Begin Exercise materials

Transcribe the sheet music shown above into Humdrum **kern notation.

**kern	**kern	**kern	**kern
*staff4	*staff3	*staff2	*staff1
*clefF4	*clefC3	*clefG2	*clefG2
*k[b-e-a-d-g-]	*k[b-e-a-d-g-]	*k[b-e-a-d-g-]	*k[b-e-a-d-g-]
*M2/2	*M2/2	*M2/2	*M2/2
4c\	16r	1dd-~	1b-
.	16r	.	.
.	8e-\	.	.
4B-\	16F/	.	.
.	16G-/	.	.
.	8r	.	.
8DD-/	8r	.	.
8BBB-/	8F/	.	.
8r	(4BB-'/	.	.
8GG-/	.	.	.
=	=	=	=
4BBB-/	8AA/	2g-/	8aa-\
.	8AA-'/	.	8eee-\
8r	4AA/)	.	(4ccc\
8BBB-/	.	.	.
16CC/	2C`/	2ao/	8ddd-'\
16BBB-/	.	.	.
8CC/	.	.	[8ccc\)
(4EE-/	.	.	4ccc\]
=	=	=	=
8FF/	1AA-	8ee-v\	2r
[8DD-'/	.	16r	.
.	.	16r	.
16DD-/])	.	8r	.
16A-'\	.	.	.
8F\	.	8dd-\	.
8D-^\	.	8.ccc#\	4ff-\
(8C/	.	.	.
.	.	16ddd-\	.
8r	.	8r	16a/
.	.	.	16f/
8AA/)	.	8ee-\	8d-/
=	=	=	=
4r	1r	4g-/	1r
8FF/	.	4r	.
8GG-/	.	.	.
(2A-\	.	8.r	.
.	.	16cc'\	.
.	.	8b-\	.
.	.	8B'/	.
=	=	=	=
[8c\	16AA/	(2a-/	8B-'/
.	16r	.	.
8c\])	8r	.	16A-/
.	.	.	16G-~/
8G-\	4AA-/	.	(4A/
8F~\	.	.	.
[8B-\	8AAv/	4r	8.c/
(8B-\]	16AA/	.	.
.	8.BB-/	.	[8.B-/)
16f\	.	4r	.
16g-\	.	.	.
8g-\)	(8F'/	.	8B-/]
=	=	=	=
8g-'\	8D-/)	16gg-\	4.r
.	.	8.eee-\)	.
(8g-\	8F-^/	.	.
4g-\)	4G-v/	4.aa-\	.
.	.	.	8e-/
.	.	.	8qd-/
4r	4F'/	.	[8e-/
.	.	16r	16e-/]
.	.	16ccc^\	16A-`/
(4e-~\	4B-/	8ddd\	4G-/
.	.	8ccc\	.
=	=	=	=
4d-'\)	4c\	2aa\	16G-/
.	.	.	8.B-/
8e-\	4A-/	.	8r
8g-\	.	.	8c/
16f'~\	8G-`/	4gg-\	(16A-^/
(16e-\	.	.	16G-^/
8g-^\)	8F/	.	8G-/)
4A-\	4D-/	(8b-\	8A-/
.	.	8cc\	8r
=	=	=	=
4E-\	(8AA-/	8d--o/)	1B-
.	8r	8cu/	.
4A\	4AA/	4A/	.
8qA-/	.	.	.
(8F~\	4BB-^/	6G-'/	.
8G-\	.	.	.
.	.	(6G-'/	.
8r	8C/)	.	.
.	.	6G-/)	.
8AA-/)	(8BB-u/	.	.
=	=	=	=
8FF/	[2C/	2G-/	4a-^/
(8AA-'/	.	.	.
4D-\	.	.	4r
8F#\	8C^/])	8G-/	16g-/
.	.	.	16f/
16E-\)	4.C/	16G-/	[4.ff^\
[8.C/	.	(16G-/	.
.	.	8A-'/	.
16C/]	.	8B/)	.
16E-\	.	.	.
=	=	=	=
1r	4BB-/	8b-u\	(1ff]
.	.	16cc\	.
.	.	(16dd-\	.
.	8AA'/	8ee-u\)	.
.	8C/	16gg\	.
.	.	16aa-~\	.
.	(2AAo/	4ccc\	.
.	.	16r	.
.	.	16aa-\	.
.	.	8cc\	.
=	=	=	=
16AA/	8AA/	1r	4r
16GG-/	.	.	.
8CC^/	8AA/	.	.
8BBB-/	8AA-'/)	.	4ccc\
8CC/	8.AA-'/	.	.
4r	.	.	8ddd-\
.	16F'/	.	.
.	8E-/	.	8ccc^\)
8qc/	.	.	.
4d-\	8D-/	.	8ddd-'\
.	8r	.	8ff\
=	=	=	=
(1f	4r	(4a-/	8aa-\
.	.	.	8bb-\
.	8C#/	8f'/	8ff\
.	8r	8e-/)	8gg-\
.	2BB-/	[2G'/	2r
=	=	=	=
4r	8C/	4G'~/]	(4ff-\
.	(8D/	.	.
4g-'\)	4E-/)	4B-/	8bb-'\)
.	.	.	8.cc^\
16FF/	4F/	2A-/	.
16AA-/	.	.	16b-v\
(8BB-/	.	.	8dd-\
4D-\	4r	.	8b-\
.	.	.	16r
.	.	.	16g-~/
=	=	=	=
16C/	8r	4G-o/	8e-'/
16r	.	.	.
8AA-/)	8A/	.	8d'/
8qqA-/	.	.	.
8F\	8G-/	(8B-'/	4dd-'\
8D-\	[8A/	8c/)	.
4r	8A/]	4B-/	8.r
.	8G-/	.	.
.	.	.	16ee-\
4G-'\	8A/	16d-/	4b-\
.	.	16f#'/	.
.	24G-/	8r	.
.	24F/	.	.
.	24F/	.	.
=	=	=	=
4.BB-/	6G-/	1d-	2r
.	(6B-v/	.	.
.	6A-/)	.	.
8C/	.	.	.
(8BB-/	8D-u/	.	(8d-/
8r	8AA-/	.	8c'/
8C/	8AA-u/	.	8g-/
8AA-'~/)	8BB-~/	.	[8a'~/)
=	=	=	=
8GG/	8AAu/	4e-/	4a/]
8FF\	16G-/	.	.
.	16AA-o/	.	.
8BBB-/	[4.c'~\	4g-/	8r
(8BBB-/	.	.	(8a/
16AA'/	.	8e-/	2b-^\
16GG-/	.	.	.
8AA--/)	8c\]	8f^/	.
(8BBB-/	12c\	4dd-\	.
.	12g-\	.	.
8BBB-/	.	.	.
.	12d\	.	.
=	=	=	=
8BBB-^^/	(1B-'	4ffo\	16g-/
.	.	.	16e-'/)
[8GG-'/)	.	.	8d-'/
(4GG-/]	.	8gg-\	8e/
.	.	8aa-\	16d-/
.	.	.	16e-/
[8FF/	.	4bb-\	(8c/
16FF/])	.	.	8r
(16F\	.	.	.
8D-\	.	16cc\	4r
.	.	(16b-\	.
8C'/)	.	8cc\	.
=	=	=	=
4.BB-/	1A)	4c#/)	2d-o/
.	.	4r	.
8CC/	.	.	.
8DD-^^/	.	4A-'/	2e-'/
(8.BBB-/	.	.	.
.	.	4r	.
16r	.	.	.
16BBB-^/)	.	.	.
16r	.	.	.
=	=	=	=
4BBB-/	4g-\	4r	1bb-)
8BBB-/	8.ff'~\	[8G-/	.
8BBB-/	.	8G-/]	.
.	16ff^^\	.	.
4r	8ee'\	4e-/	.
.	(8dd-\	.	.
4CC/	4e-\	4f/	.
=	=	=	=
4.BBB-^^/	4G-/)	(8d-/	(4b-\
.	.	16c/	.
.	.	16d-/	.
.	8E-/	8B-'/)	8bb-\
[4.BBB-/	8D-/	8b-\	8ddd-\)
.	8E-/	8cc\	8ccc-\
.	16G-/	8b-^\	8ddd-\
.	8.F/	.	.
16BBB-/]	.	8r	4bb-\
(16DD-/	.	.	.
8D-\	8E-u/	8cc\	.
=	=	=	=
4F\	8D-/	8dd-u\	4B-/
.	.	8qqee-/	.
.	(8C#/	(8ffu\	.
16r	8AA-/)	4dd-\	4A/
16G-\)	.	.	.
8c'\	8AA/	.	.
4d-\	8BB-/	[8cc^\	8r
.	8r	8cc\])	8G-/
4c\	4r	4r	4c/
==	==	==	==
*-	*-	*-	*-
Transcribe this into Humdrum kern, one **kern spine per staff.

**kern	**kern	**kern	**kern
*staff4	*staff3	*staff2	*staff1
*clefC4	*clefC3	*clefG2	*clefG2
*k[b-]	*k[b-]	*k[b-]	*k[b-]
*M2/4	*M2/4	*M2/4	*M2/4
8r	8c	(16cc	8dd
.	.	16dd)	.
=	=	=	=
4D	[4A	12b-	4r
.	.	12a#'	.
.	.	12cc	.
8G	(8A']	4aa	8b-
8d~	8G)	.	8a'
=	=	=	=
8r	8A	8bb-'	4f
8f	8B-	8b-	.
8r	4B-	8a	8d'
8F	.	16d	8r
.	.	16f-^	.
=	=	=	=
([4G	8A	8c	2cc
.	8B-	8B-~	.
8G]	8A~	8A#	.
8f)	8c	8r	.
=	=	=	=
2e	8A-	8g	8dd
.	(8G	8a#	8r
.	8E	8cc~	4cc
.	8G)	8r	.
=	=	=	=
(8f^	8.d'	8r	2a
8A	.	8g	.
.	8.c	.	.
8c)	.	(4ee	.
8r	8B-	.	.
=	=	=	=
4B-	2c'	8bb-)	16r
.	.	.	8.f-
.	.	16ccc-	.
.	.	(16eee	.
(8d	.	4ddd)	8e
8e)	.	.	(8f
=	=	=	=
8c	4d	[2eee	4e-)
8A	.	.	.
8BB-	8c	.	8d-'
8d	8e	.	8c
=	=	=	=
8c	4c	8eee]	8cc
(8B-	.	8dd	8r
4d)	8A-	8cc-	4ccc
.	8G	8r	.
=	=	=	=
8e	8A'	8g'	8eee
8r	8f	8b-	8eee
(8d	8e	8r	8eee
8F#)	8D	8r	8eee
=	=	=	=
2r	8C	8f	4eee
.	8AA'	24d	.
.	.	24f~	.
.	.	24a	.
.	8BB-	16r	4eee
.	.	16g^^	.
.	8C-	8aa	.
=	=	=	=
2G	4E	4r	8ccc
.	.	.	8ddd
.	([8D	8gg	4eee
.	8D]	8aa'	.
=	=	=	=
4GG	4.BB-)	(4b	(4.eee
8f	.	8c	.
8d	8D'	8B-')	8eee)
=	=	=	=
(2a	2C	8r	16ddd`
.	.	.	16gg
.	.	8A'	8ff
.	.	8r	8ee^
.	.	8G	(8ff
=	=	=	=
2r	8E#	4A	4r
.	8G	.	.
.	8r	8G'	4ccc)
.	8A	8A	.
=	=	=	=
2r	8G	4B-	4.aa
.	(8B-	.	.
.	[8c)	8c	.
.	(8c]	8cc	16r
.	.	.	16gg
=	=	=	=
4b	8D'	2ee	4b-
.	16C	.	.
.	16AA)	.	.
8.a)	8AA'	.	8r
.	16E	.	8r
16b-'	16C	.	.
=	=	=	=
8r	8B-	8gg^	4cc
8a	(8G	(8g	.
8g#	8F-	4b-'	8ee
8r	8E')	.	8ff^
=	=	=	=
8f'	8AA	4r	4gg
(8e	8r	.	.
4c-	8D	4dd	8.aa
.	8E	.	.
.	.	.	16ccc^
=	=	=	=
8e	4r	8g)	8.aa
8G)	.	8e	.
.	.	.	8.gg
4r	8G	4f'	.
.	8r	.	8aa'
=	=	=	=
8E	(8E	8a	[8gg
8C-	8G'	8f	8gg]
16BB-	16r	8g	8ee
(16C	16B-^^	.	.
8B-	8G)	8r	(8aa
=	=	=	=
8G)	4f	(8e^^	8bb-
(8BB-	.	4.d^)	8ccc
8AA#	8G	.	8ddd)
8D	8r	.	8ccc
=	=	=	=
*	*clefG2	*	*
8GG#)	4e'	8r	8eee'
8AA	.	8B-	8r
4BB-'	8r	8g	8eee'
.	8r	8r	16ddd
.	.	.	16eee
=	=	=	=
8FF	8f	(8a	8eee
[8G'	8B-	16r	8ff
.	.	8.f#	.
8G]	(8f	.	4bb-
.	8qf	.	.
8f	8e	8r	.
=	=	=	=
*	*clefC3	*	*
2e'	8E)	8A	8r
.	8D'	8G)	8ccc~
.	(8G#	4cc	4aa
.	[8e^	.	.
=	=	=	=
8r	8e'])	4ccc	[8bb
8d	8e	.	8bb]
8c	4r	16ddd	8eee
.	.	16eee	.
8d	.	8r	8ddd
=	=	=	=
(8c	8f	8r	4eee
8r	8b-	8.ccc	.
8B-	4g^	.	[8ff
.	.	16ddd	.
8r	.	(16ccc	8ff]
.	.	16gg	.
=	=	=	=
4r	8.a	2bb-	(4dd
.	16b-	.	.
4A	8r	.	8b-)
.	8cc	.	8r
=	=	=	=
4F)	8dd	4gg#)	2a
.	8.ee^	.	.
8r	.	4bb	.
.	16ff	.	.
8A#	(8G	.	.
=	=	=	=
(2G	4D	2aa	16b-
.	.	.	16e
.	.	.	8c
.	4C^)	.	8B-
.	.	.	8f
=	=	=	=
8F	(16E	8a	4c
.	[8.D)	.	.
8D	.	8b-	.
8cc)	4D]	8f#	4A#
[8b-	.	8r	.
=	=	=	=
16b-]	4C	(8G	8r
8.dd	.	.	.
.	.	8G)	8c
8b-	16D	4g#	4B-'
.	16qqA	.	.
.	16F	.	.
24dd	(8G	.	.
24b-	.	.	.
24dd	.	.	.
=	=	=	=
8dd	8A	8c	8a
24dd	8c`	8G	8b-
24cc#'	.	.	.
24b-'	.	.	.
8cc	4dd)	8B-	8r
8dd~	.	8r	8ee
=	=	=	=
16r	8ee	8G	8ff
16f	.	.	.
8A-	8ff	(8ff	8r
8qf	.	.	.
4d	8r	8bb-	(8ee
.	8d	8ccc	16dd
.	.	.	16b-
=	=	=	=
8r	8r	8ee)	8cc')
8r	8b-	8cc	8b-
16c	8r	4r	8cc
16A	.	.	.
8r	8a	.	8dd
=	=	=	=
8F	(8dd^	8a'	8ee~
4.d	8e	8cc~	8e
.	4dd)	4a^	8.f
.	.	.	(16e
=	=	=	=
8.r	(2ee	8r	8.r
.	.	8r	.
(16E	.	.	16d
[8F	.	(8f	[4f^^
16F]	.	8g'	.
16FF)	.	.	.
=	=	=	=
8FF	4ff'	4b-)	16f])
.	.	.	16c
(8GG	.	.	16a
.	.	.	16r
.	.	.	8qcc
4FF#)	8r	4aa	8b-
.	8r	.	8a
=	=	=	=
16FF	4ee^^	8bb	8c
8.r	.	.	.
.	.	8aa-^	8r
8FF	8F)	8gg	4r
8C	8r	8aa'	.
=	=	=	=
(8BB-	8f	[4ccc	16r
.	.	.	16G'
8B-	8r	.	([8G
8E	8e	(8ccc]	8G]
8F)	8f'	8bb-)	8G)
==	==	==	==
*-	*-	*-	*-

End Exercise materials

_What the task requires_. Please pull out each line of the listing above that contains the word "into", copying those lines in full.

_Output of the exercise_.
Transcribe the sheet music shown above into Humdrum **kern notation.
Transcribe this into Humdrum kern, one **kern spine per staff.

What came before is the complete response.